**Exercise:** Please restate, word for word, the lines below that begin at the one with "(290, 386) = (324, 159): none -> pink heart" and end at the one with "(554, 274) = (567, 147): orange". Leave out all other lines.

**Data:**
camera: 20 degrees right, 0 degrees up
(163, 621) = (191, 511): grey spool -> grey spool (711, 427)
---
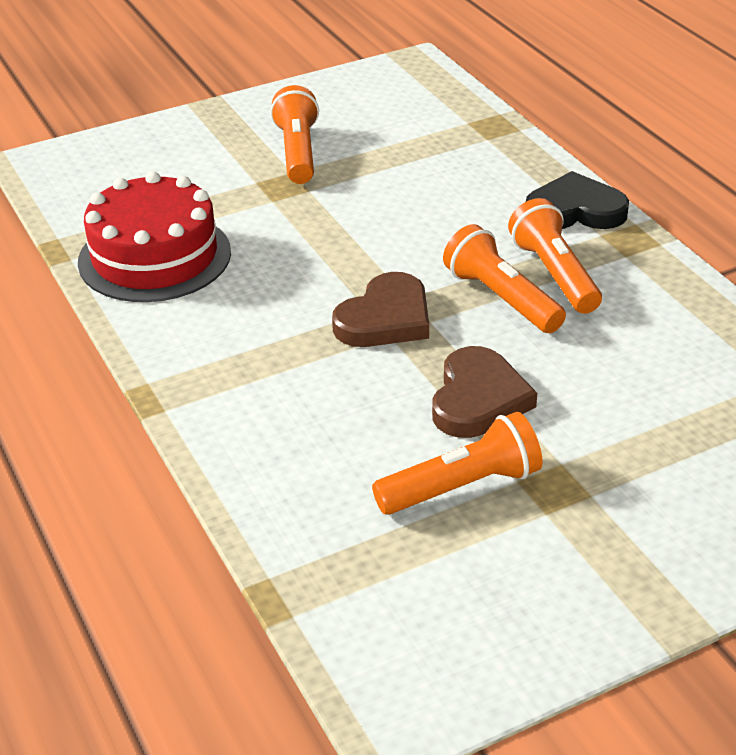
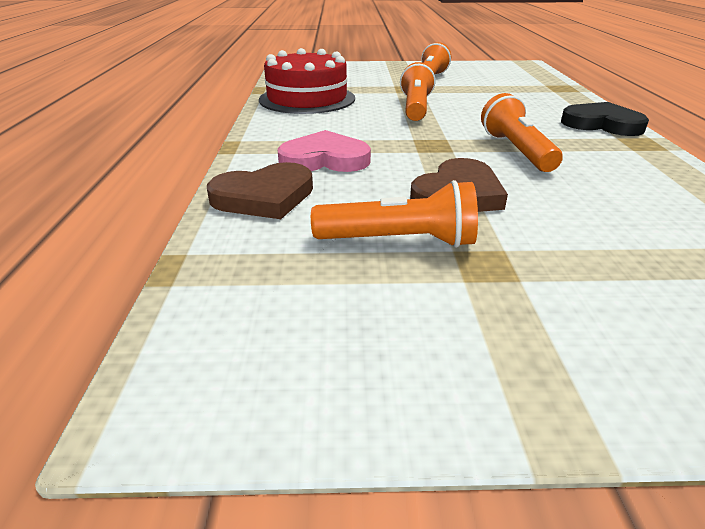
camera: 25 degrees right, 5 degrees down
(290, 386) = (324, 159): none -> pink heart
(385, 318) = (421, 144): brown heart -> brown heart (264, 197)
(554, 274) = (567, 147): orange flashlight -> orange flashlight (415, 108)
--
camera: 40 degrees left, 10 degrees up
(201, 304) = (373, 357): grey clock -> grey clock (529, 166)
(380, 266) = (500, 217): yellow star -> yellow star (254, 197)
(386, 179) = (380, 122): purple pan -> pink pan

**Answer space:**
(290, 386) = (324, 159): none -> pink heart
(385, 318) = (421, 144): brown heart -> brown heart (264, 197)
(554, 274) = (567, 147): orange flashlight -> orange flashlight (415, 108)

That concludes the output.